### Stored items from a collection
++++++++

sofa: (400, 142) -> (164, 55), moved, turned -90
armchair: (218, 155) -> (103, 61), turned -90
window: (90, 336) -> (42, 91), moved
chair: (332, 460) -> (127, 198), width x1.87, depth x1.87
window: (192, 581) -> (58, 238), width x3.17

++++++++

### Prompt
The records need to be set down again without a single difference.

### Response
sofa: (400, 142) -> (164, 55), moved, turned -90
armchair: (218, 155) -> (103, 61), turned -90
window: (90, 336) -> (42, 91), moved
chair: (332, 460) -> (127, 198), width x1.87, depth x1.87
window: (192, 581) -> (58, 238), width x3.17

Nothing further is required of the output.